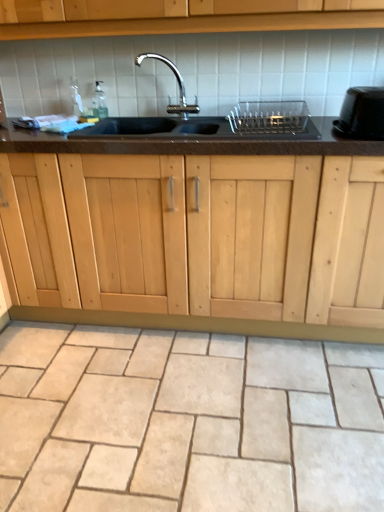
Question: Do you think black granite sink at center is within beige stone tile at lower center, or outside of it?

Choices:
 (A) inside
 (B) outside

Answer: (B)

Question: Does point (196, 138) appear closer or farther from the camera than point (1, 415)?

Choices:
 (A) closer
 (B) farther

Answer: (B)

Question: Which object is the farthest from the clear plastic dish rack at center, the first appliance positioned from the left?

Choices:
 (A) black glossy toaster at right, the 1th appliance viewed from the right
 (B) beige stone tile at lower center
 (C) black granite sink at center

Answer: (B)

Question: Estimate the real-world distances between objects in this image. Which object is farther from the clear plastic dish rack at center, the first appliance positioned from the left?

Choices:
 (A) beige stone tile at lower center
 (B) black granite sink at center
 (C) black glossy toaster at right, the second appliance positioned from the left

Answer: (A)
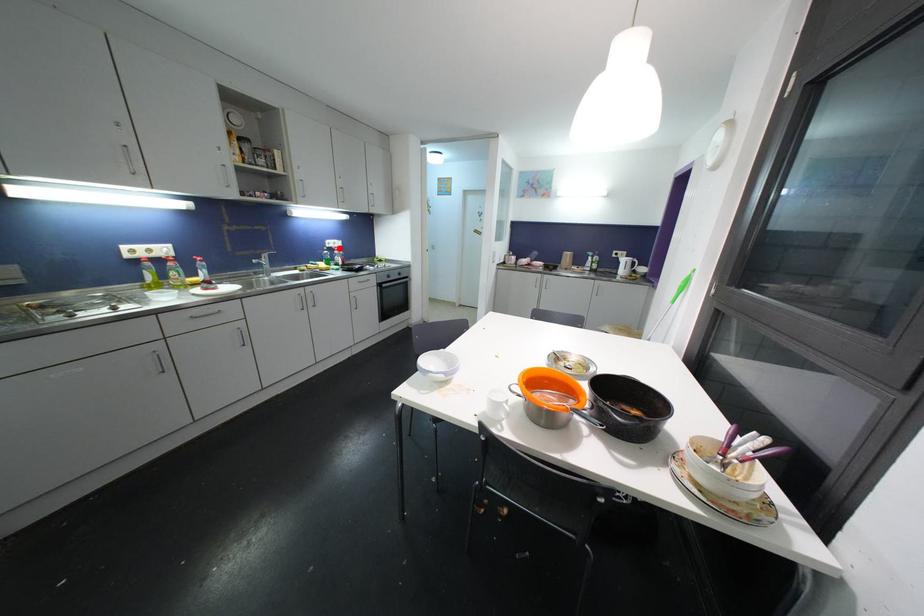
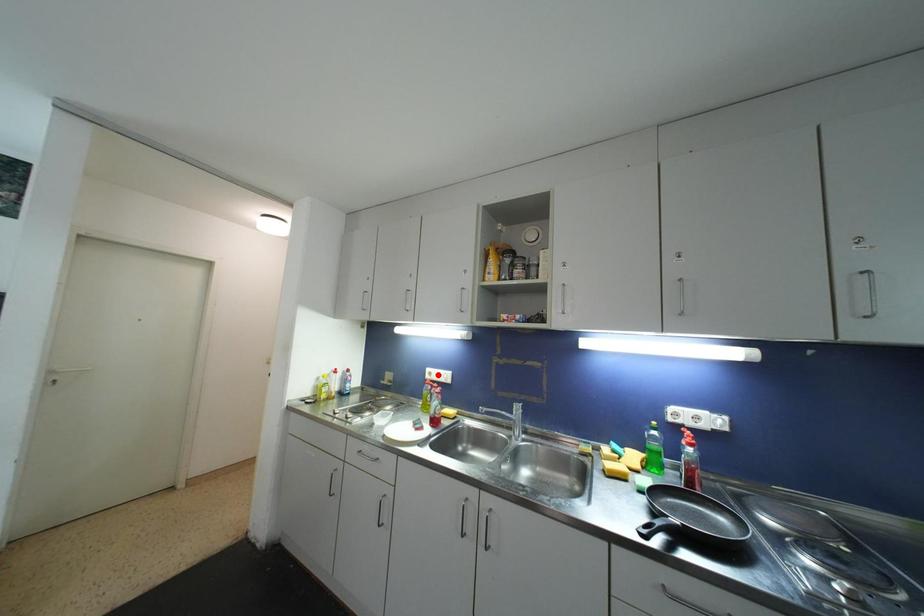
I am providing you with two images of the same scene from different viewpoints. A red point is marked on the first image and another point is marked on the second image. Do the highlighted points in image1 and image2 indicate the same real-world spot?

No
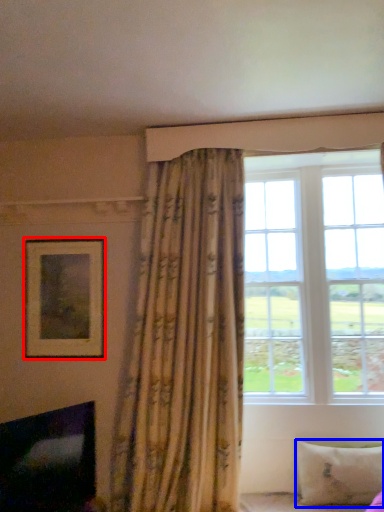
Question: Which object is further to the camera taking this photo, picture frame (highlighted by a red box) or pillow (highlighted by a blue box)?

Choices:
 (A) picture frame
 (B) pillow

Answer: (A)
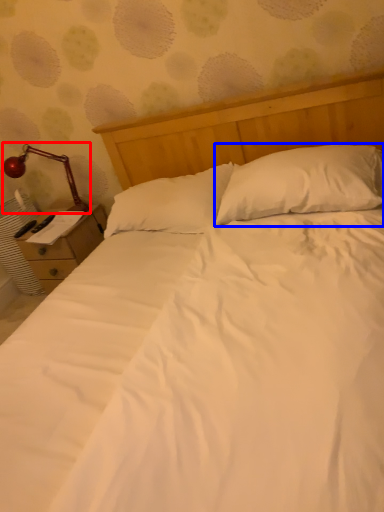
Question: Which object is closer to the camera taking this photo, lamp (highlighted by a red box) or pillow (highlighted by a blue box)?

Choices:
 (A) lamp
 (B) pillow

Answer: (B)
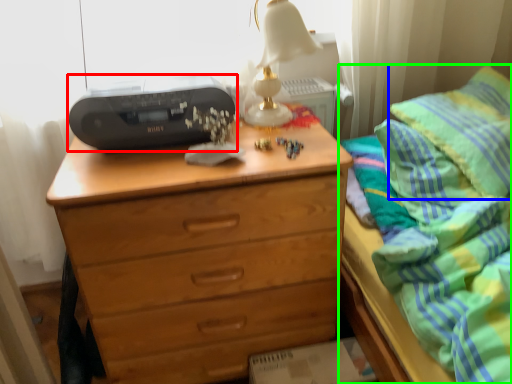
Question: Which object is the closest to the printer (highlighted by a red box)? Choose among these: pillow (highlighted by a blue box) or bed (highlighted by a green box).

Choices:
 (A) pillow
 (B) bed

Answer: (B)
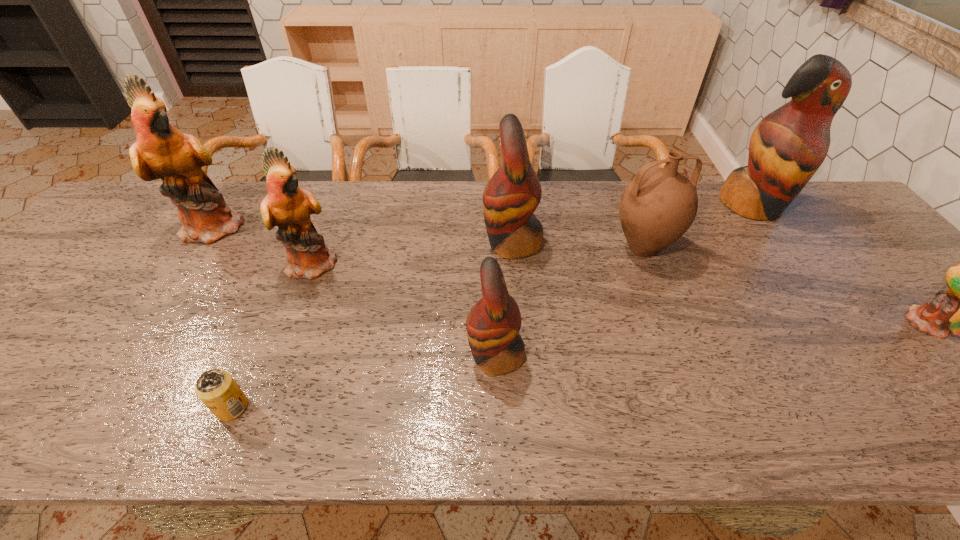
What are the coordinates of `free space between the second green parrot from right to left and the nearest red parrot` in the screenshot? It's located at (405, 309).

In order to click on vacant area that lies between the rightmost red parrot and the leftmost green parrot in this screenshot , I will do `click(484, 216)`.

At what (x,y) coordinates should I click in order to perform the action: click on free space between the biggest green parrot and the nearest red parrot. Please return your answer as a coordinate pair (x, y). Image resolution: width=960 pixels, height=540 pixels. Looking at the image, I should click on (356, 291).

Where is `free spot between the second biggest red parrot and the leftmost object`? free spot between the second biggest red parrot and the leftmost object is located at coordinates (365, 235).

You are a GUI agent. You are given a task and a screenshot of the screen. Output one action in this format:
    pyautogui.click(x=<x>, y=<y>)
    Task: Click on the empty location between the nearest red parrot and the second green parrot from right to left
    This screenshot has width=960, height=540.
    Given the screenshot: What is the action you would take?
    pyautogui.click(x=405, y=309)

This screenshot has width=960, height=540. Identify the location of vacant area between the leftmost object and the smallest red parrot. (356, 291).

Where is `vacant area between the second biggest green parrot and the beer can`? The image size is (960, 540). vacant area between the second biggest green parrot and the beer can is located at coordinates (273, 335).

At what (x,y) coordinates should I click in order to perform the action: click on the sixth closest object to the nearest green parrot. Please return your answer as a coordinate pair (x, y). This screenshot has height=540, width=960. Looking at the image, I should click on 217,389.

Point out which object is positioned as the seventh nearest to the second smallest green parrot. Please provide its 2D coordinates. Your answer should be formatted as a tuple, i.e. [(x, y)], where the tuple contains the x and y coordinates of a point satisfying the conditions above.

[(959, 310)]

Locate which parrot ranks second in proximity to the second biggest red parrot. Please provide its 2D coordinates. Your answer should be formatted as a tuple, i.e. [(x, y)], where the tuple contains the x and y coordinates of a point satisfying the conditions above.

[(287, 206)]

-------------------------

▶ _Exercise instructions_:
Retype every row above word for word, leaving out the pictures.

▶ _Solution for this task_:
Question: Do you think black granite sink at center is within beige stone tile at lower center, or outside of it?

Choices:
 (A) inside
 (B) outside

Answer: (B)

Question: Does point (196, 138) appear closer or farther from the camera than point (1, 415)?

Choices:
 (A) closer
 (B) farther

Answer: (B)

Question: Which object is the farthest from the clear plastic dish rack at center, the first appliance positioned from the left?

Choices:
 (A) black glossy toaster at right, the 1th appliance viewed from the right
 (B) beige stone tile at lower center
 (C) black granite sink at center

Answer: (B)

Question: Estimate the real-world distances between objects in this image. Which object is farther from the clear plastic dish rack at center, the first appliance positioned from the left?

Choices:
 (A) beige stone tile at lower center
 (B) black granite sink at center
 (C) black glossy toaster at right, the second appliance positioned from the left

Answer: (A)
I am providing you with two images of the same scene from different viewpoints. A red point is marked on the first image and another point is marked on the second image. Do the highlighted points in image1 and image2 indicate the same real-world spot?

No
Question: Which object is further to the camera taking this photo, picture frame (highlighted by a red box) or pillow (highlighted by a blue box)?

Choices:
 (A) picture frame
 (B) pillow

Answer: (A)
Question: Which object is closer to the camera taking this photo, lamp (highlighted by a red box) or pillow (highlighted by a blue box)?

Choices:
 (A) lamp
 (B) pillow

Answer: (B)
Question: Which object is the closest to the printer (highlighted by a red box)? Choose among these: pillow (highlighted by a blue box) or bed (highlighted by a green box).

Choices:
 (A) pillow
 (B) bed

Answer: (B)
What are the coordinates of `free space between the second green parrot from right to left and the nearest red parrot` in the screenshot? It's located at (405, 309).

In order to click on vacant area that lies between the rightmost red parrot and the leftmost green parrot in this screenshot , I will do `click(484, 216)`.

At what (x,y) coordinates should I click in order to perform the action: click on free space between the biggest green parrot and the nearest red parrot. Please return your answer as a coordinate pair (x, y). Image resolution: width=960 pixels, height=540 pixels. Looking at the image, I should click on (356, 291).

Where is `free spot between the second biggest red parrot and the leftmost object`? free spot between the second biggest red parrot and the leftmost object is located at coordinates (365, 235).

You are a GUI agent. You are given a task and a screenshot of the screen. Output one action in this format:
    pyautogui.click(x=<x>, y=<y>)
    Task: Click on the empty location between the nearest red parrot and the second green parrot from right to left
    This screenshot has width=960, height=540.
    Given the screenshot: What is the action you would take?
    pyautogui.click(x=405, y=309)

This screenshot has width=960, height=540. Identify the location of vacant area between the leftmost object and the smallest red parrot. (356, 291).

Where is `vacant area between the second biggest green parrot and the beer can`? The image size is (960, 540). vacant area between the second biggest green parrot and the beer can is located at coordinates (273, 335).

At what (x,y) coordinates should I click in order to perform the action: click on the sixth closest object to the nearest green parrot. Please return your answer as a coordinate pair (x, y). This screenshot has height=540, width=960. Looking at the image, I should click on 217,389.

Point out which object is positioned as the seventh nearest to the second smallest green parrot. Please provide its 2D coordinates. Your answer should be formatted as a tuple, i.e. [(x, y)], where the tuple contains the x and y coordinates of a point satisfying the conditions above.

[(959, 310)]

Locate which parrot ranks second in proximity to the second biggest red parrot. Please provide its 2D coordinates. Your answer should be formatted as a tuple, i.e. [(x, y)], where the tuple contains the x and y coordinates of a point satisfying the conditions above.

[(287, 206)]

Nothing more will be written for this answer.